### What you will do:
Once you reach the line containing "U4 pin V-: VIN -> GND" in the entries below, write out that line and each one after it down to the line containing "S3: button (DC_IN, VIN)", exactly and with nothing added.

Excerpts from a dataset

.....

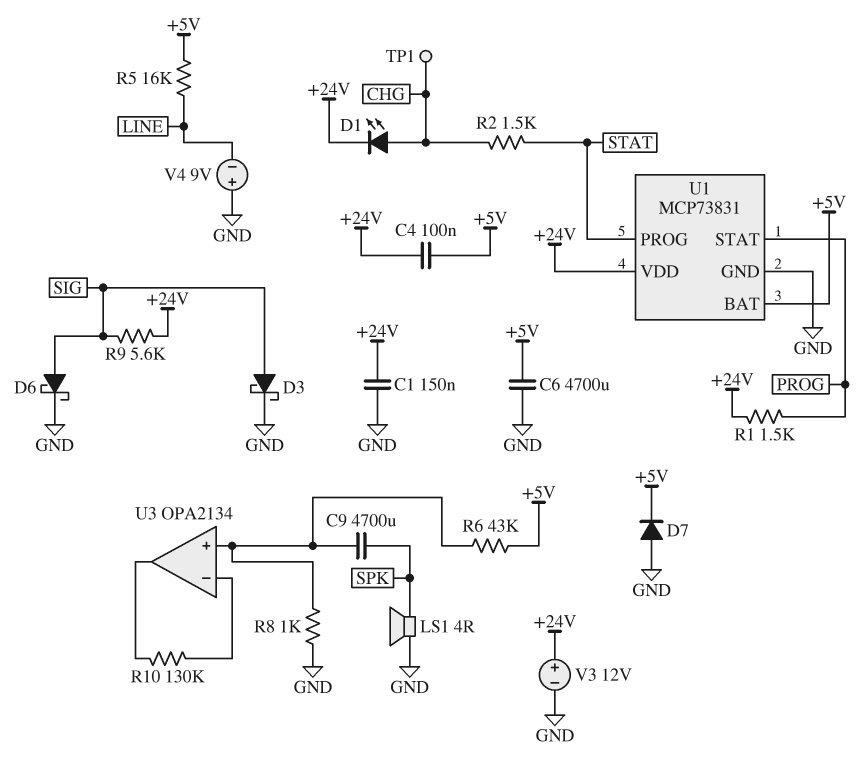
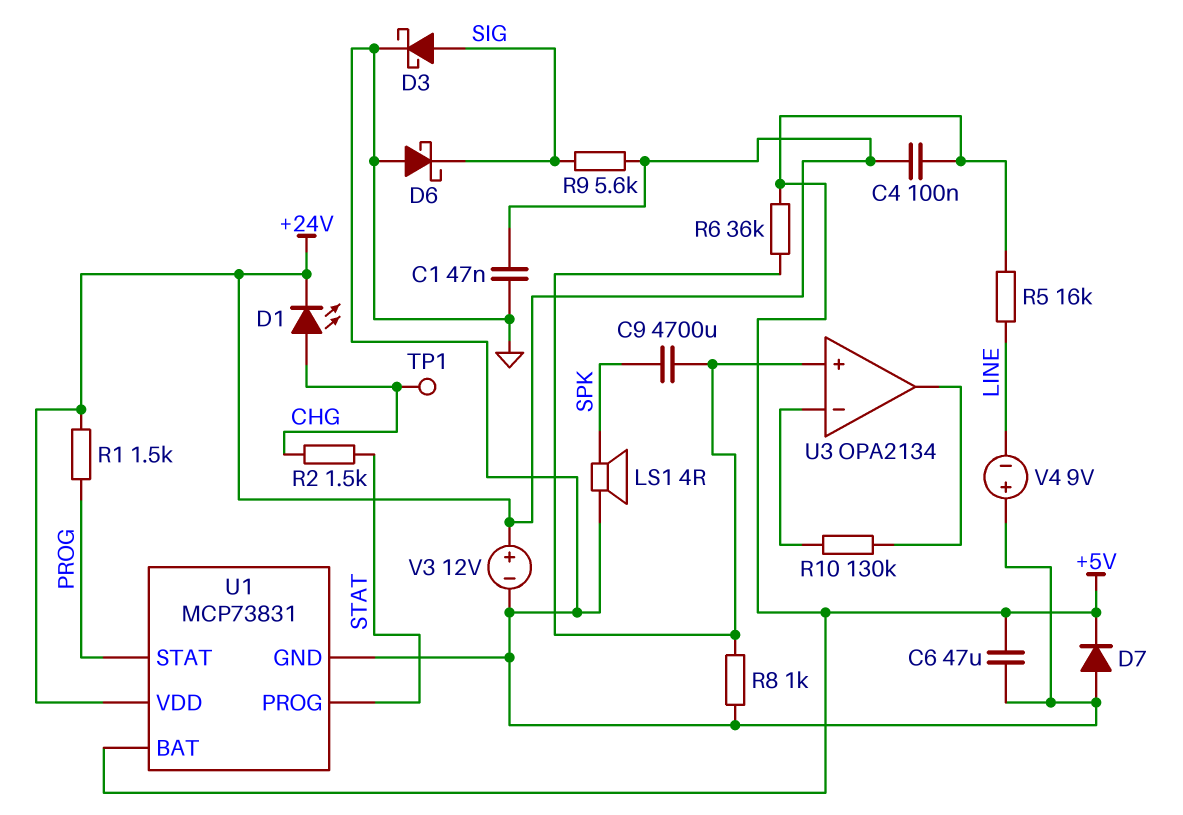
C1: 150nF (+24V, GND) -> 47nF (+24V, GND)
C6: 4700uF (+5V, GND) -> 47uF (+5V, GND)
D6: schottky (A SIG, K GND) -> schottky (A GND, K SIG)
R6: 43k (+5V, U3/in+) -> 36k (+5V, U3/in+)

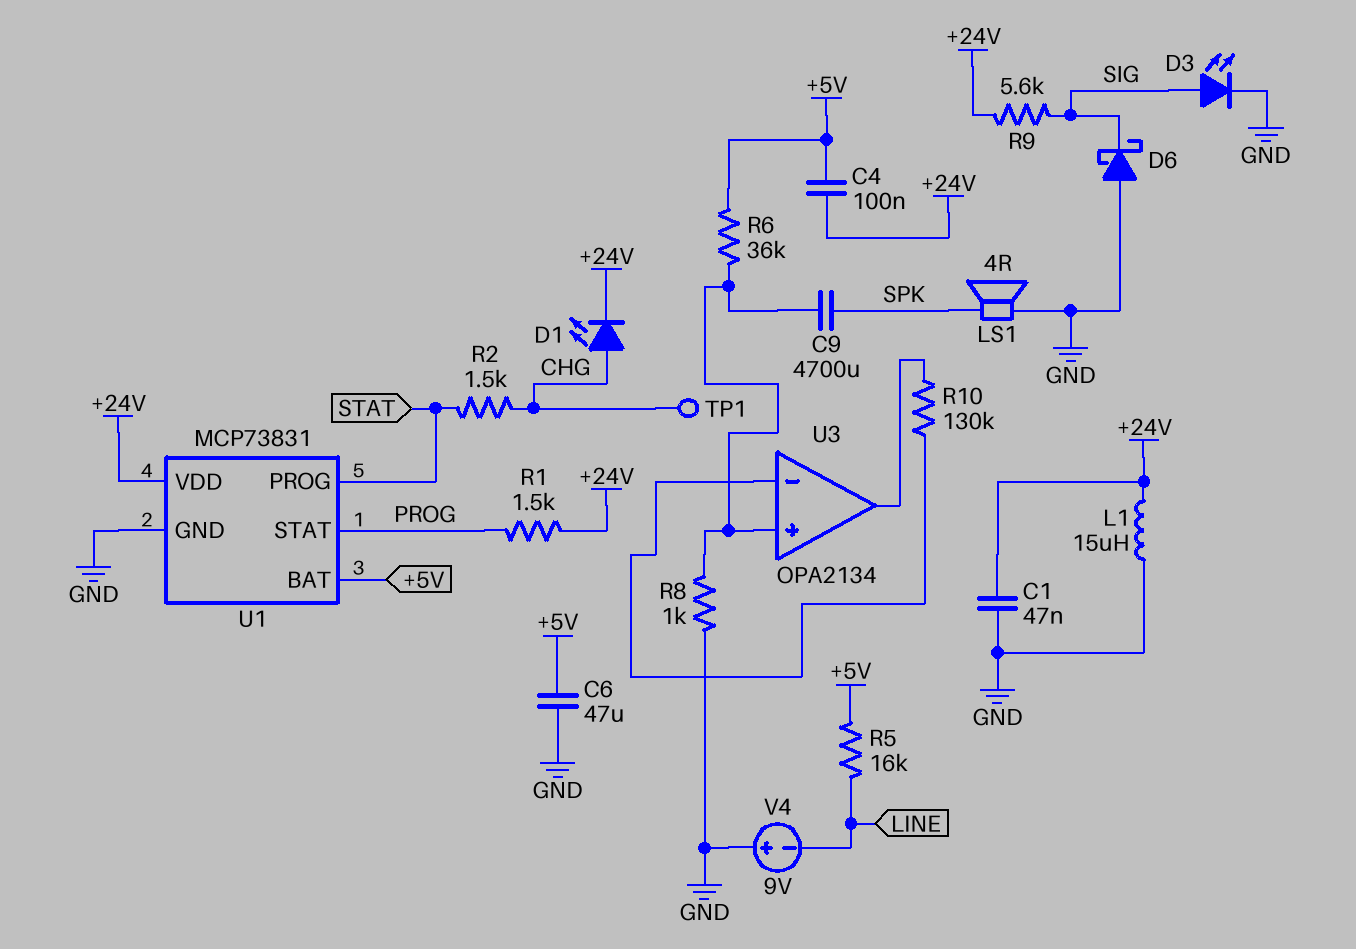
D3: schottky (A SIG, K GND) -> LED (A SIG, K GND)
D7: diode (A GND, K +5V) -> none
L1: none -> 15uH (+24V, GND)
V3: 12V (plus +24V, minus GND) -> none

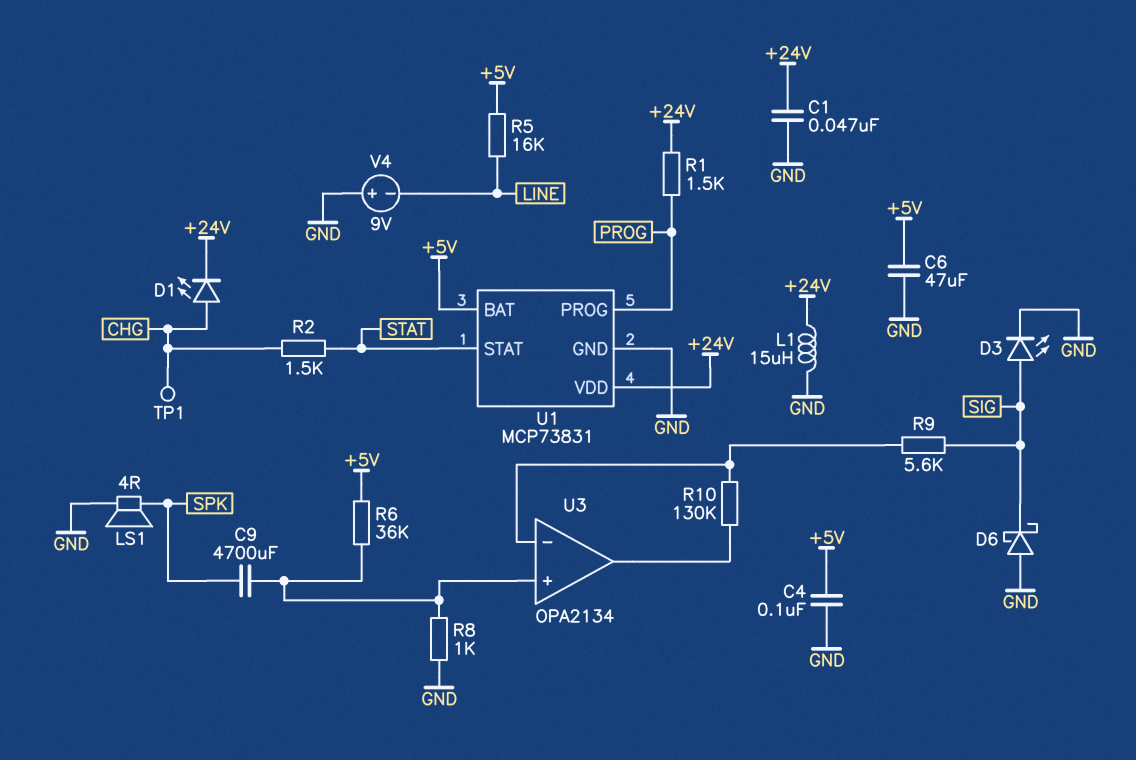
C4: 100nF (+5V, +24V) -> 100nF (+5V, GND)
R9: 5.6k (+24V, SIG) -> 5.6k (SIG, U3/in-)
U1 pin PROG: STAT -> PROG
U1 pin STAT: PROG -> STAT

.....

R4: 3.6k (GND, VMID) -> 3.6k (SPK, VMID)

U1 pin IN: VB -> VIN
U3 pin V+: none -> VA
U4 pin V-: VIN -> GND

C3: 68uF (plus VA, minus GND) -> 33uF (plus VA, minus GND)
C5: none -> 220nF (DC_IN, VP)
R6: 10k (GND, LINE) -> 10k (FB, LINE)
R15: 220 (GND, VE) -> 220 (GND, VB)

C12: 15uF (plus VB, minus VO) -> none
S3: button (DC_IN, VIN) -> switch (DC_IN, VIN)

.....

### Response to the exercise:
U4 pin V-: VIN -> GND

C3: 68uF (plus VA, minus GND) -> 33uF (plus VA, minus GND)
C5: none -> 220nF (DC_IN, VP)
R6: 10k (GND, LINE) -> 10k (FB, LINE)
R15: 220 (GND, VE) -> 220 (GND, VB)

C12: 15uF (plus VB, minus VO) -> none
S3: button (DC_IN, VIN) -> switch (DC_IN, VIN)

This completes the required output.